Problem details
Transcribe every record that appears below, exactly and in full.

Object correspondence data
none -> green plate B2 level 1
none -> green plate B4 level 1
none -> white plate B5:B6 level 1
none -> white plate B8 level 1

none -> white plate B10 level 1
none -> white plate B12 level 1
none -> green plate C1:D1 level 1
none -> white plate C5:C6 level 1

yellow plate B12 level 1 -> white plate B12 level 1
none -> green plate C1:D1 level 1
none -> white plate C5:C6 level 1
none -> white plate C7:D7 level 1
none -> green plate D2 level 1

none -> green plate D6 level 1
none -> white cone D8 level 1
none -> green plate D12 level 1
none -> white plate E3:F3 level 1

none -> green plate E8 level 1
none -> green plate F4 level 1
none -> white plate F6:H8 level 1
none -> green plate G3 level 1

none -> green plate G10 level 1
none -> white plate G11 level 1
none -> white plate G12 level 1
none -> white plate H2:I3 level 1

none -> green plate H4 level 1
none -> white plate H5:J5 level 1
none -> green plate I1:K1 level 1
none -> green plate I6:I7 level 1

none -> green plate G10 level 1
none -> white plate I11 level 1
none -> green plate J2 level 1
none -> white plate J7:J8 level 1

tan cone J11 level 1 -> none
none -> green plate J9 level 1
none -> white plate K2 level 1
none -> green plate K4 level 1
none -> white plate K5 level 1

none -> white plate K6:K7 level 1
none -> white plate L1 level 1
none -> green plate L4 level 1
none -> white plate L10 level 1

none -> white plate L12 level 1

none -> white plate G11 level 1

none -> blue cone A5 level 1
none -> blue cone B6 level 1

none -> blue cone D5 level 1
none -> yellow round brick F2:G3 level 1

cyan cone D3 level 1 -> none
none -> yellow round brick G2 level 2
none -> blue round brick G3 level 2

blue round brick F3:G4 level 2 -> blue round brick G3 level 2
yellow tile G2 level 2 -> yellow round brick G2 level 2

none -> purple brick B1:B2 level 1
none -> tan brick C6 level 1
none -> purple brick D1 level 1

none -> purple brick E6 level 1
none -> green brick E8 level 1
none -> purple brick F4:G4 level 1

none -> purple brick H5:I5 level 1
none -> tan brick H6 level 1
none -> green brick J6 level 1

Problem solution
none -> green plate B2 level 1
none -> green plate B4 level 1
none -> white plate B5:B6 level 1
none -> white plate B8 level 1

none -> white plate B10 level 1
none -> white plate B12 level 1
none -> green plate C1:D1 level 1
none -> white plate C5:C6 level 1

yellow plate B12 level 1 -> white plate B12 level 1
none -> green plate C1:D1 level 1
none -> white plate C5:C6 level 1
none -> white plate C7:D7 level 1
none -> green plate D2 level 1

none -> green plate D6 level 1
none -> white cone D8 level 1
none -> green plate D12 level 1
none -> white plate E3:F3 level 1

none -> green plate E8 level 1
none -> green plate F4 level 1
none -> white plate F6:H8 level 1
none -> green plate G3 level 1

none -> green plate G10 level 1
none -> white plate G11 level 1
none -> white plate G12 level 1
none -> white plate H2:I3 level 1

none -> green plate H4 level 1
none -> white plate H5:J5 level 1
none -> green plate I1:K1 level 1
none -> green plate I6:I7 level 1

none -> green plate G10 level 1
none -> white plate I11 level 1
none -> green plate J2 level 1
none -> white plate J7:J8 level 1

tan cone J11 level 1 -> none
none -> green plate J9 level 1
none -> white plate K2 level 1
none -> green plate K4 level 1
none -> white plate K5 level 1

none -> white plate K6:K7 level 1
none -> white plate L1 level 1
none -> green plate L4 level 1
none -> white plate L10 level 1

none -> white plate L12 level 1

none -> white plate G11 level 1

none -> blue cone A5 level 1
none -> blue cone B6 level 1

none -> blue cone D5 level 1
none -> yellow round brick F2:G3 level 1

cyan cone D3 level 1 -> none
none -> yellow round brick G2 level 2
none -> blue round brick G3 level 2

blue round brick F3:G4 level 2 -> blue round brick G3 level 2
yellow tile G2 level 2 -> yellow round brick G2 level 2

none -> purple brick B1:B2 level 1
none -> tan brick C6 level 1
none -> purple brick D1 level 1

none -> purple brick E6 level 1
none -> green brick E8 level 1
none -> purple brick F4:G4 level 1

none -> purple brick H5:I5 level 1
none -> tan brick H6 level 1
none -> green brick J6 level 1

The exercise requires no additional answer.